_WHAT YOU NEED TO DO_:
Please retype the material beneath this task exactly, starting with its first line and finishing with the line containing "grey vase [599,184,644,248]".

- Opening Delimiter -

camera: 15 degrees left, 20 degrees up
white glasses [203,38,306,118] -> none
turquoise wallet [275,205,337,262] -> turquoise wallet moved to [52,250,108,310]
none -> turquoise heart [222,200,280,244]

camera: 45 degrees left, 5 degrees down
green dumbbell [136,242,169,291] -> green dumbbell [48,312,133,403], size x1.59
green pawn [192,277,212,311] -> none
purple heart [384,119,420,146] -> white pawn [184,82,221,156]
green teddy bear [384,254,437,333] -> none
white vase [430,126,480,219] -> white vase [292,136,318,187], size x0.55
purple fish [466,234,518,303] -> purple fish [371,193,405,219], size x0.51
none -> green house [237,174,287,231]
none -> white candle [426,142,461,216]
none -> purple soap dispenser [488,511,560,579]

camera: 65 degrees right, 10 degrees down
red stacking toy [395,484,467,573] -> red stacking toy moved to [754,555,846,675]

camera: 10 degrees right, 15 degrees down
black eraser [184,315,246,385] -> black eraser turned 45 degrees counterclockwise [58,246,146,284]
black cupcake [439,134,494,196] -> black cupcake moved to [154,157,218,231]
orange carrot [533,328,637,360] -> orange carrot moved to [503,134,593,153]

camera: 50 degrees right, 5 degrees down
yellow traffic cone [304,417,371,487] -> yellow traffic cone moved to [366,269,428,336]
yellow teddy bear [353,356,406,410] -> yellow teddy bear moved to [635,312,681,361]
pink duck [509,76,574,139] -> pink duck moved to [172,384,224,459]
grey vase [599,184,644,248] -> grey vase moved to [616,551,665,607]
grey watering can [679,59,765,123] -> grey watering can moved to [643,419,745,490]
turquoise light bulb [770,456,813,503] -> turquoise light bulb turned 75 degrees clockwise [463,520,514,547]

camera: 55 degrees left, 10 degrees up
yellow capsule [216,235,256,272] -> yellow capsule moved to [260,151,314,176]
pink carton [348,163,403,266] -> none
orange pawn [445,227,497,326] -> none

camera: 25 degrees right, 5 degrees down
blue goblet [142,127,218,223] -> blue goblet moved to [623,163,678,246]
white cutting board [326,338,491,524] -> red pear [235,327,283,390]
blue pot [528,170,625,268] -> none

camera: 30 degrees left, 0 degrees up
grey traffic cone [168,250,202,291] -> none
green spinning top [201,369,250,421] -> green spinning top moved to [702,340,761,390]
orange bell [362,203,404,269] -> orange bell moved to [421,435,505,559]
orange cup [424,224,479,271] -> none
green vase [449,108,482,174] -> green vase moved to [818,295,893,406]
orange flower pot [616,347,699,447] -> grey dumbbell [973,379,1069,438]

- Closing Delimiter -

_REPLY TO THE TASK_:
camera: 15 degrees left, 20 degrees up
white glasses [203,38,306,118] -> none
turquoise wallet [275,205,337,262] -> turquoise wallet moved to [52,250,108,310]
none -> turquoise heart [222,200,280,244]

camera: 45 degrees left, 5 degrees down
green dumbbell [136,242,169,291] -> green dumbbell [48,312,133,403], size x1.59
green pawn [192,277,212,311] -> none
purple heart [384,119,420,146] -> white pawn [184,82,221,156]
green teddy bear [384,254,437,333] -> none
white vase [430,126,480,219] -> white vase [292,136,318,187], size x0.55
purple fish [466,234,518,303] -> purple fish [371,193,405,219], size x0.51
none -> green house [237,174,287,231]
none -> white candle [426,142,461,216]
none -> purple soap dispenser [488,511,560,579]

camera: 65 degrees right, 10 degrees down
red stacking toy [395,484,467,573] -> red stacking toy moved to [754,555,846,675]

camera: 10 degrees right, 15 degrees down
black eraser [184,315,246,385] -> black eraser turned 45 degrees counterclockwise [58,246,146,284]
black cupcake [439,134,494,196] -> black cupcake moved to [154,157,218,231]
orange carrot [533,328,637,360] -> orange carrot moved to [503,134,593,153]

camera: 50 degrees right, 5 degrees down
yellow traffic cone [304,417,371,487] -> yellow traffic cone moved to [366,269,428,336]
yellow teddy bear [353,356,406,410] -> yellow teddy bear moved to [635,312,681,361]
pink duck [509,76,574,139] -> pink duck moved to [172,384,224,459]
grey vase [599,184,644,248] -> grey vase moved to [616,551,665,607]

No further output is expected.